Items listed in a dataset
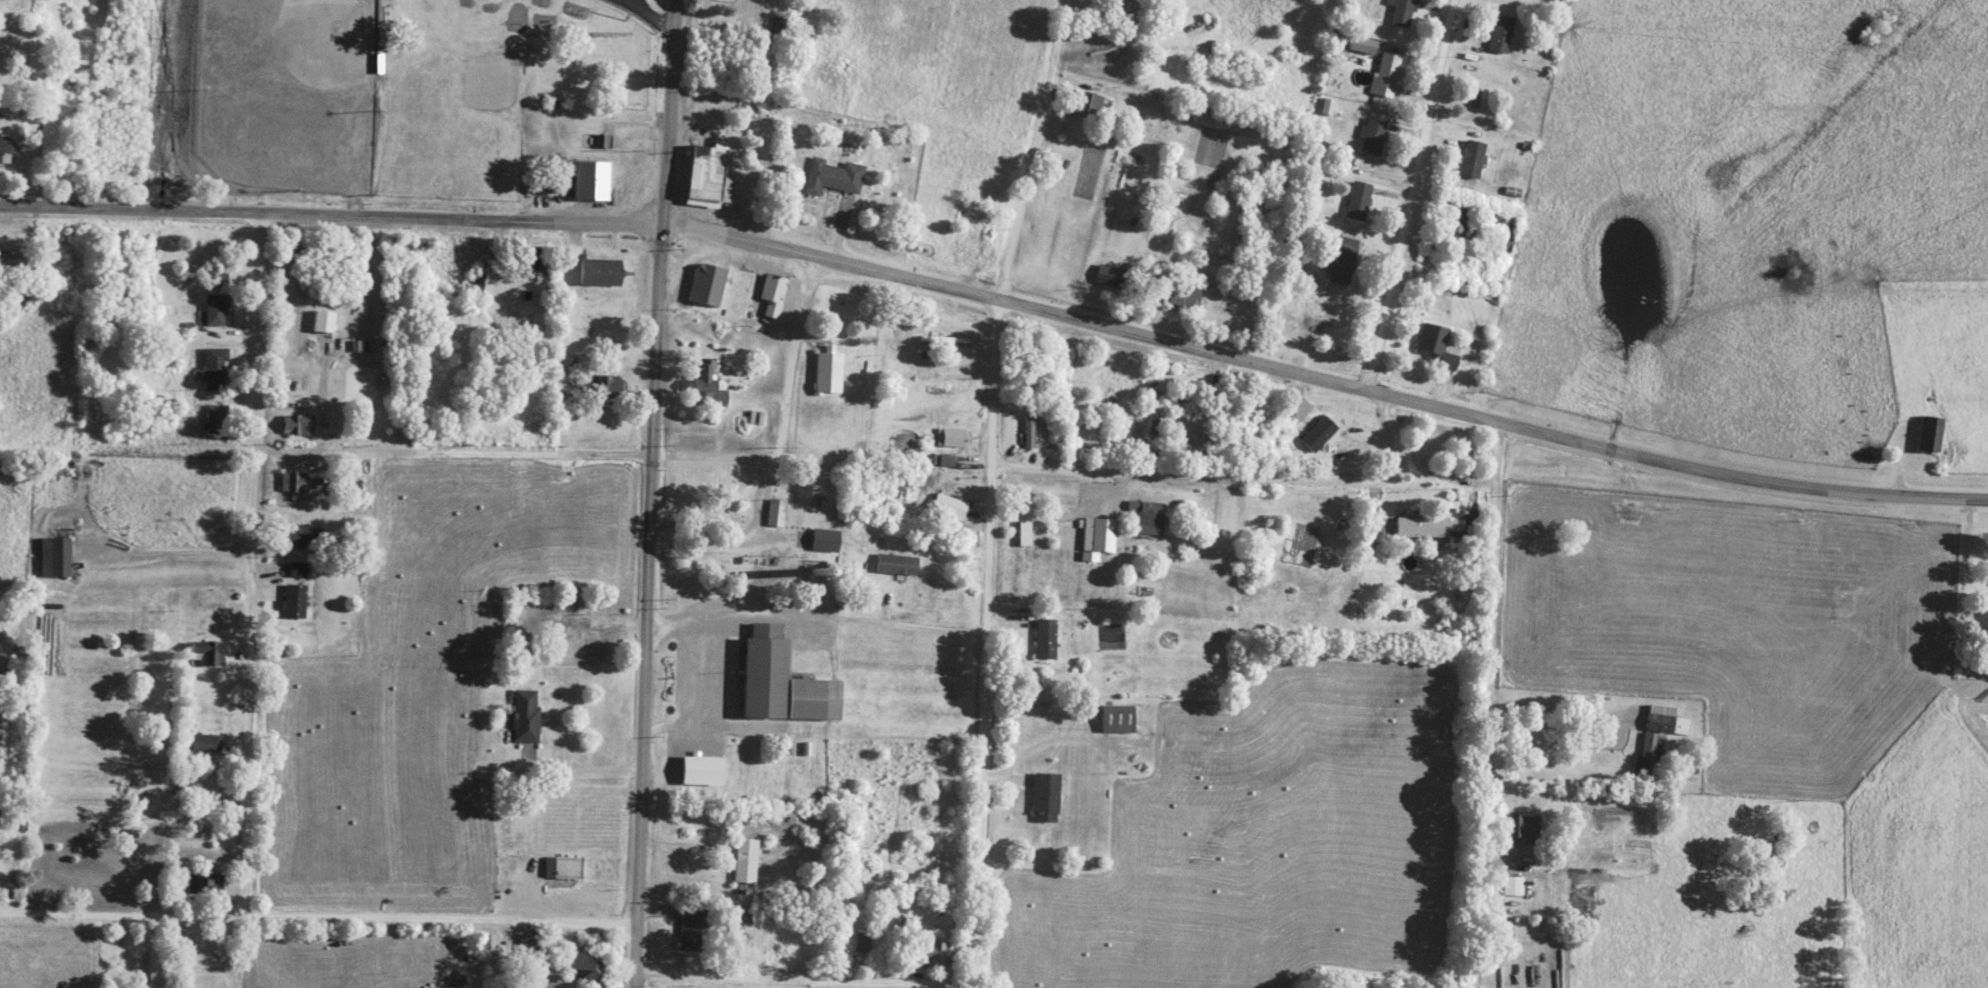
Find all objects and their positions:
building: (428, 4)
building: (1402, 12)
road: (646, 13)
building: (780, 25)
building: (1501, 34)
building: (1387, 71)
park: (286, 92)
building: (1085, 104)
building: (1372, 135)
building: (5, 146)
building: (1472, 158)
building: (833, 176)
building: (709, 177)
building: (593, 180)
road: (1411, 196)
building: (1358, 200)
building: (1457, 222)
building: (963, 246)
building: (13, 258)
building: (533, 260)
building: (1343, 260)
building: (601, 271)
building: (1114, 276)
building: (219, 279)
building: (747, 280)
building: (476, 282)
building: (707, 284)
building: (1185, 293)
building: (773, 294)
road: (1000, 302)
building: (216, 309)
building: (324, 321)
building: (944, 341)
building: (1436, 344)
building: (215, 368)
building: (829, 372)
building: (706, 384)
building: (609, 386)
building: (1182, 400)
building: (217, 418)
building: (159, 420)
road: (1390, 423)
building: (298, 424)
building: (1156, 425)
road: (783, 430)
building: (1029, 430)
building: (1319, 433)
building: (1931, 433)
building: (954, 436)
road: (1419, 439)
road: (452, 452)
road: (1191, 476)
building: (304, 482)
road: (990, 489)
road: (649, 493)
building: (949, 506)
building: (776, 512)
building: (1148, 516)
building: (1438, 525)
building: (1025, 530)
building: (1098, 533)
building: (825, 539)
building: (55, 556)
road: (251, 566)
building: (298, 569)
building: (294, 600)
road: (814, 618)
building: (1979, 624)
building: (593, 637)
building: (1046, 638)
building: (209, 650)
building: (784, 681)
road: (697, 695)
road: (1487, 706)
road: (1563, 712)
building: (526, 714)
building: (1118, 717)
building: (1658, 735)
building: (202, 741)
road: (1058, 741)
road: (572, 771)
building: (689, 772)
building: (1046, 796)
building: (1524, 826)
building: (745, 859)
building: (568, 866)
building: (209, 881)
building: (1513, 884)
road: (317, 918)
building: (692, 929)
building: (488, 943)
building: (528, 944)
building: (933, 954)
building: (588, 964)
building: (153, 969)
road: (803, 978)

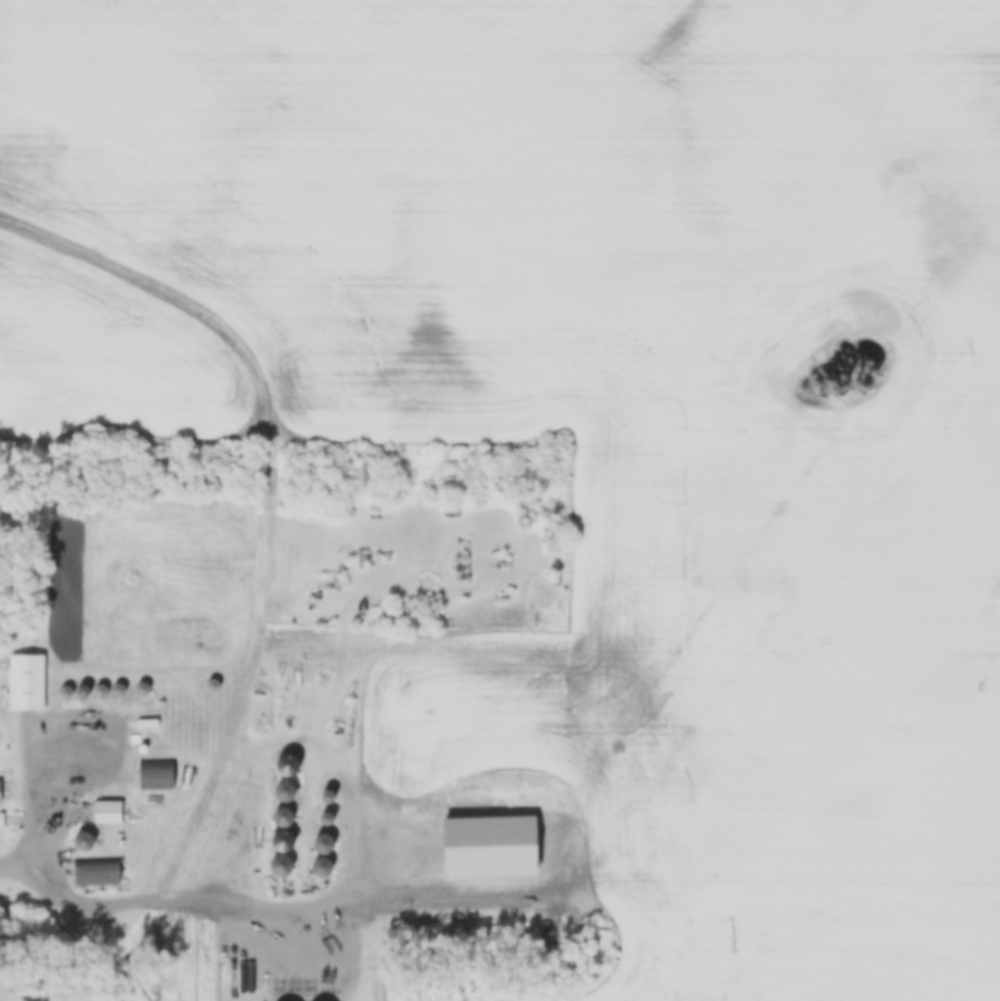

What to do
Repeat each record as given. No picture belongs in the copy.

Result of this exercise
Find all objects and their positions:
building: (428, 4)
building: (1402, 12)
road: (646, 13)
building: (780, 25)
building: (1501, 34)
building: (1387, 71)
park: (286, 92)
building: (1085, 104)
building: (1372, 135)
building: (5, 146)
building: (1472, 158)
building: (833, 176)
building: (709, 177)
building: (593, 180)
road: (1411, 196)
building: (1358, 200)
building: (1457, 222)
building: (963, 246)
building: (13, 258)
building: (533, 260)
building: (1343, 260)
building: (601, 271)
building: (1114, 276)
building: (219, 279)
building: (747, 280)
building: (476, 282)
building: (707, 284)
building: (1185, 293)
building: (773, 294)
road: (1000, 302)
building: (216, 309)
building: (324, 321)
building: (944, 341)
building: (1436, 344)
building: (215, 368)
building: (829, 372)
building: (706, 384)
building: (609, 386)
building: (1182, 400)
building: (217, 418)
building: (159, 420)
road: (1390, 423)
building: (298, 424)
building: (1156, 425)
road: (783, 430)
building: (1029, 430)
building: (1319, 433)
building: (1931, 433)
building: (954, 436)
road: (1419, 439)
road: (452, 452)
road: (1191, 476)
building: (304, 482)
road: (990, 489)
road: (649, 493)
building: (949, 506)
building: (776, 512)
building: (1148, 516)
building: (1438, 525)
building: (1025, 530)
building: (1098, 533)
building: (825, 539)
building: (55, 556)
road: (251, 566)
building: (298, 569)
building: (294, 600)
road: (814, 618)
building: (1979, 624)
building: (593, 637)
building: (1046, 638)
building: (209, 650)
building: (784, 681)
road: (697, 695)
road: (1487, 706)
road: (1563, 712)
building: (526, 714)
building: (1118, 717)
building: (1658, 735)
building: (202, 741)
road: (1058, 741)
road: (572, 771)
building: (689, 772)
building: (1046, 796)
building: (1524, 826)
building: (745, 859)
building: (568, 866)
building: (209, 881)
building: (1513, 884)
road: (317, 918)
building: (692, 929)
building: (488, 943)
building: (528, 944)
building: (933, 954)
building: (588, 964)
building: (153, 969)
road: (803, 978)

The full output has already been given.